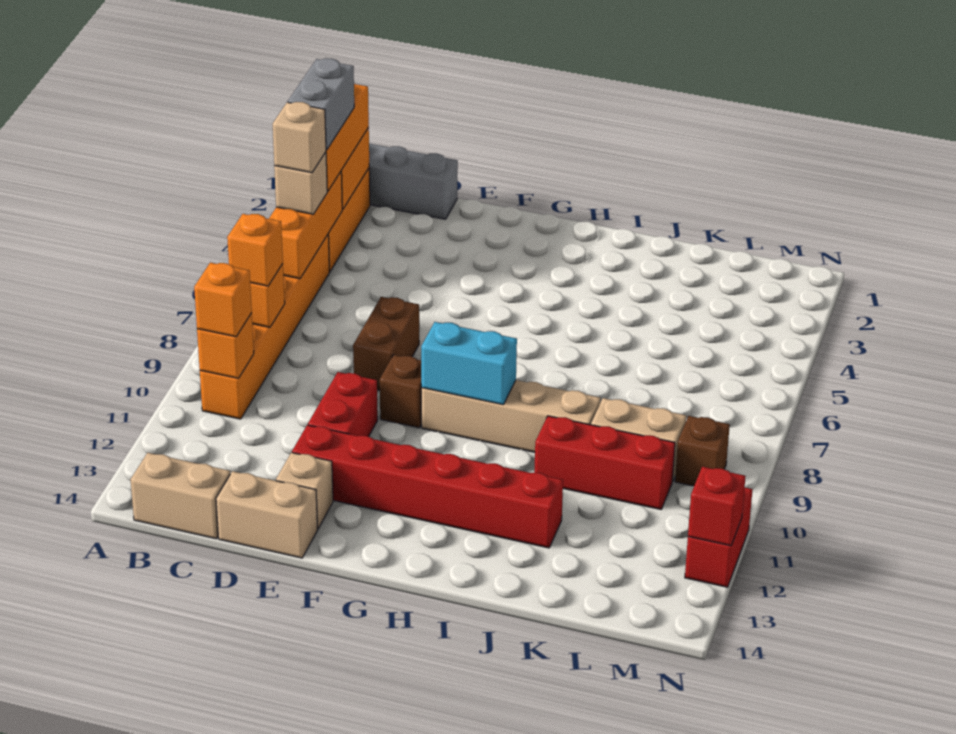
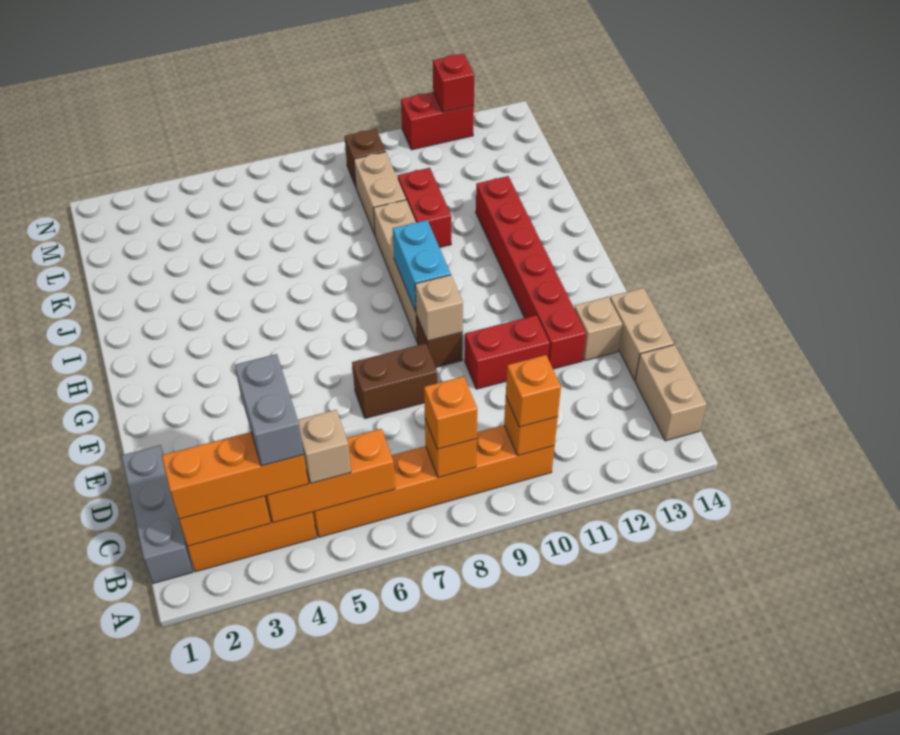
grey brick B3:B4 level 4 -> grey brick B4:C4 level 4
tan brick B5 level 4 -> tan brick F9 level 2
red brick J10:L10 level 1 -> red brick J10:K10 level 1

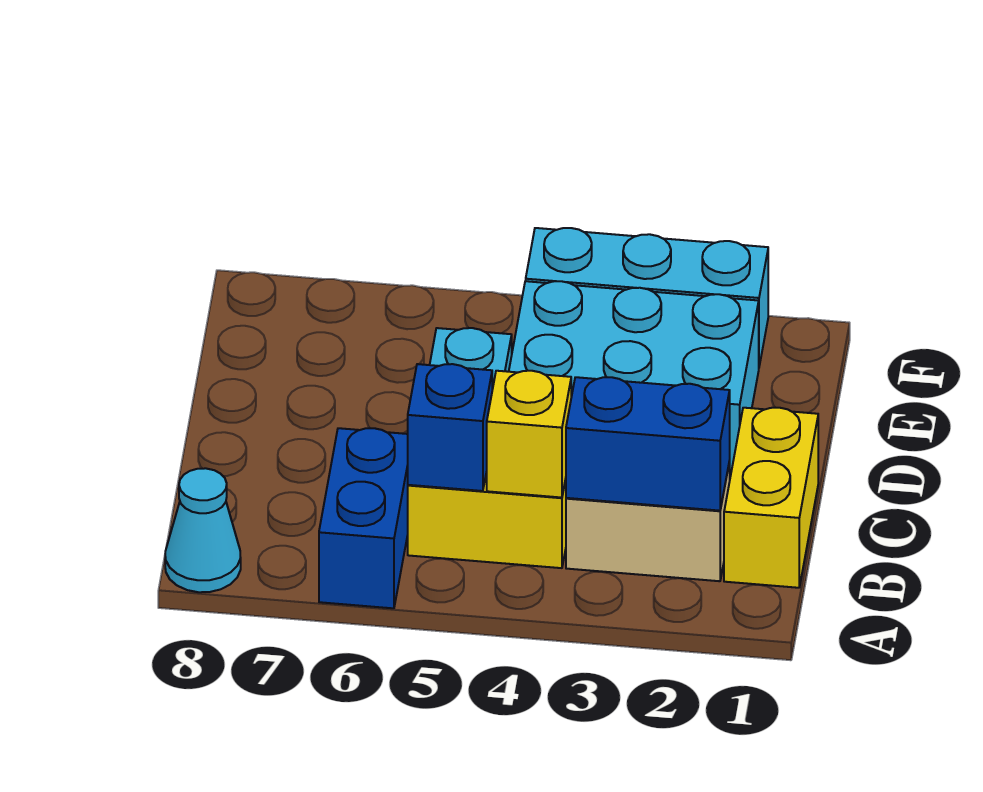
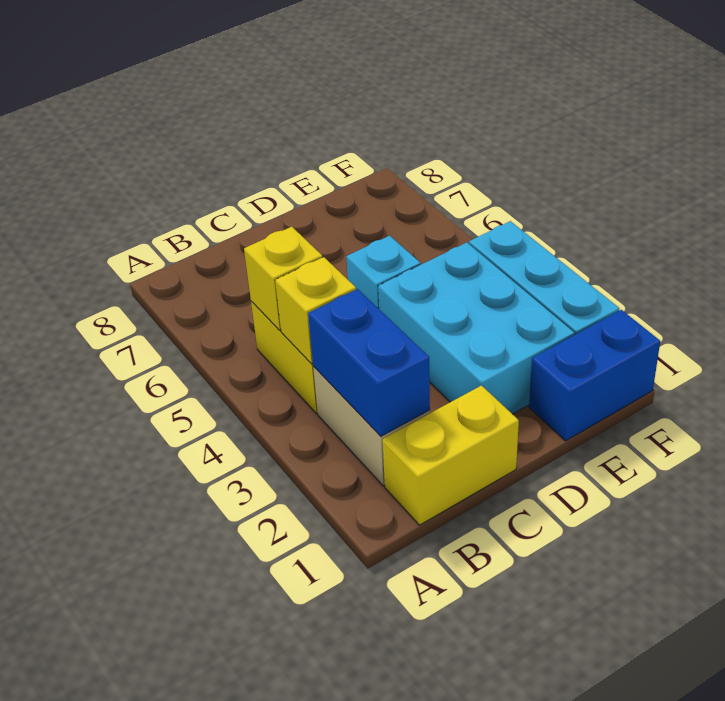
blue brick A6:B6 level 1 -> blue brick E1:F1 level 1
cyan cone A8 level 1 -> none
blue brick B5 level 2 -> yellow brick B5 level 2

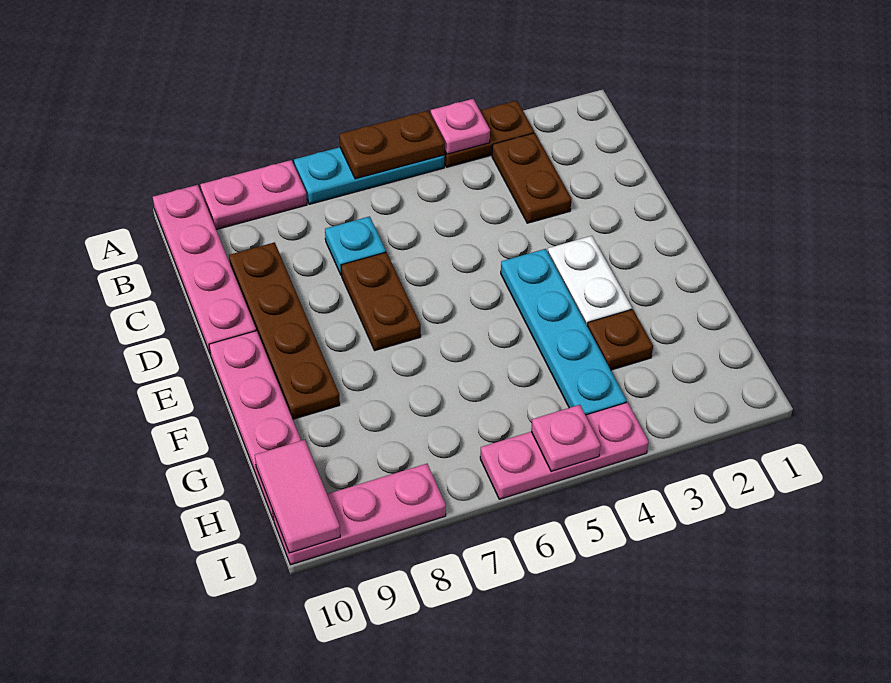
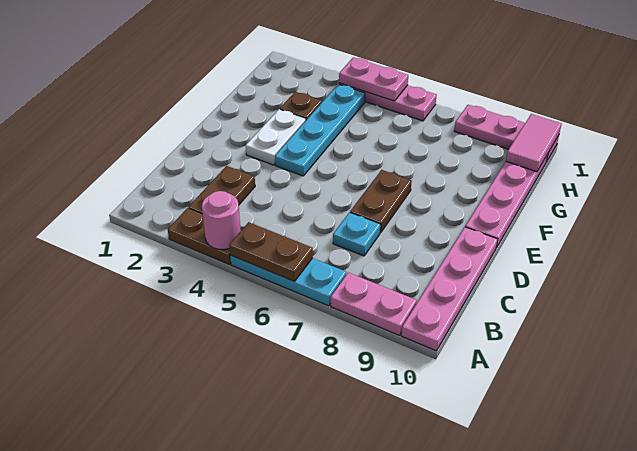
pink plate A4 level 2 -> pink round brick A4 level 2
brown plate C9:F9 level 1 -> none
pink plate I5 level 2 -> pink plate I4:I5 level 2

|---|

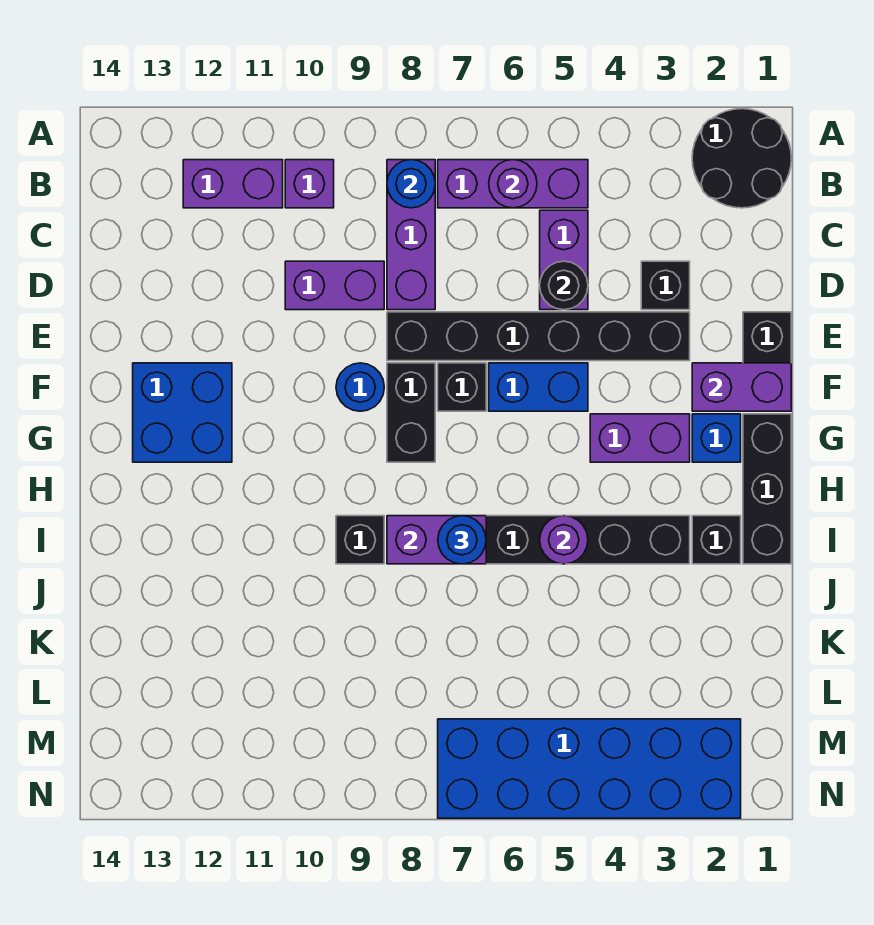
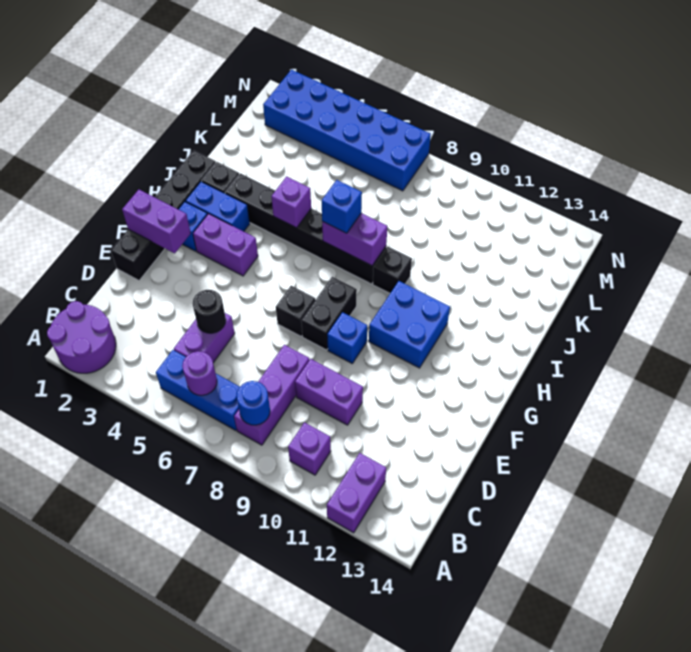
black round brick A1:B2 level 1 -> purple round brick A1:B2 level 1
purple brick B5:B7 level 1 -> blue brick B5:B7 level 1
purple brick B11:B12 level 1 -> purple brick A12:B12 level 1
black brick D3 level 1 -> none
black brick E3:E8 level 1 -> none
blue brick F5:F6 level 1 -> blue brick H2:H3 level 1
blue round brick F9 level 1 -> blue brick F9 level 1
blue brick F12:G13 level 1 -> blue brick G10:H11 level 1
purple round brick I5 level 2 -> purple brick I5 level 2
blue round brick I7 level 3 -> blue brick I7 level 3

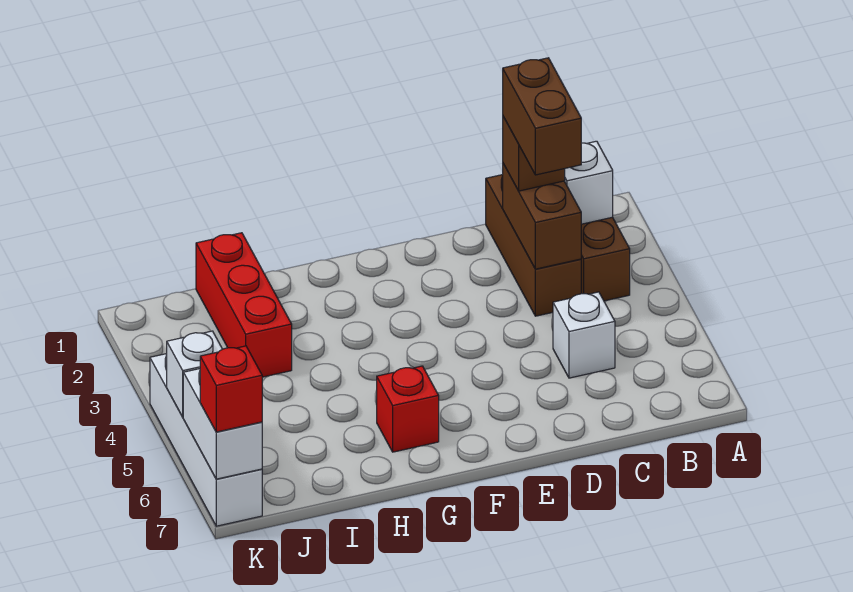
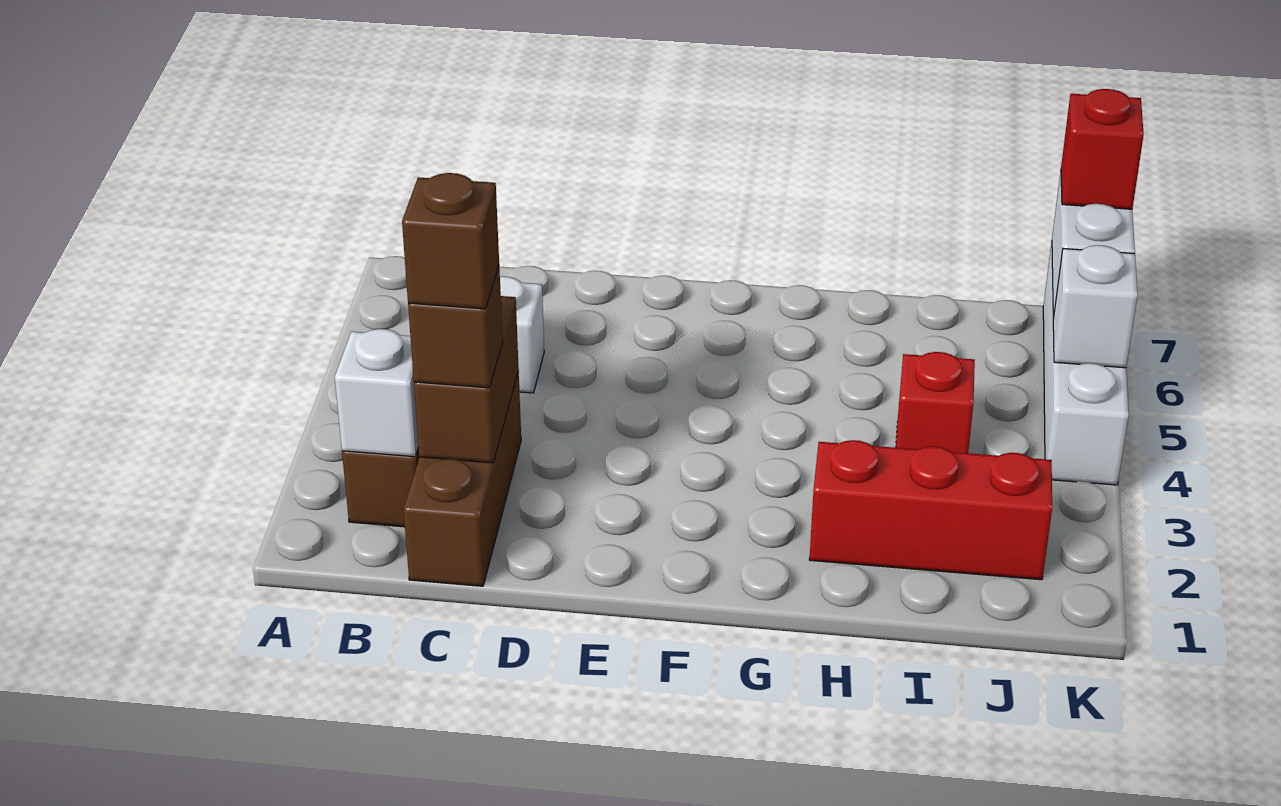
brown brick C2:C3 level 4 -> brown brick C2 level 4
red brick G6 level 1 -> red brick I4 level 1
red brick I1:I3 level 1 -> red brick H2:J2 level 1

|---|

▶ **Your task**:
Here the job is to copy the stretch of records from the line containing "black round brick" through the line containing "red brick I1:I3", word for word. Leave every picture out.

▶ **Answer area**:
black round brick A1:B2 level 1 -> purple round brick A1:B2 level 1
purple brick B5:B7 level 1 -> blue brick B5:B7 level 1
purple brick B11:B12 level 1 -> purple brick A12:B12 level 1
black brick D3 level 1 -> none
black brick E3:E8 level 1 -> none
blue brick F5:F6 level 1 -> blue brick H2:H3 level 1
blue round brick F9 level 1 -> blue brick F9 level 1
blue brick F12:G13 level 1 -> blue brick G10:H11 level 1
purple round brick I5 level 2 -> purple brick I5 level 2
blue round brick I7 level 3 -> blue brick I7 level 3

brown brick C2:C3 level 4 -> brown brick C2 level 4
red brick G6 level 1 -> red brick I4 level 1
red brick I1:I3 level 1 -> red brick H2:J2 level 1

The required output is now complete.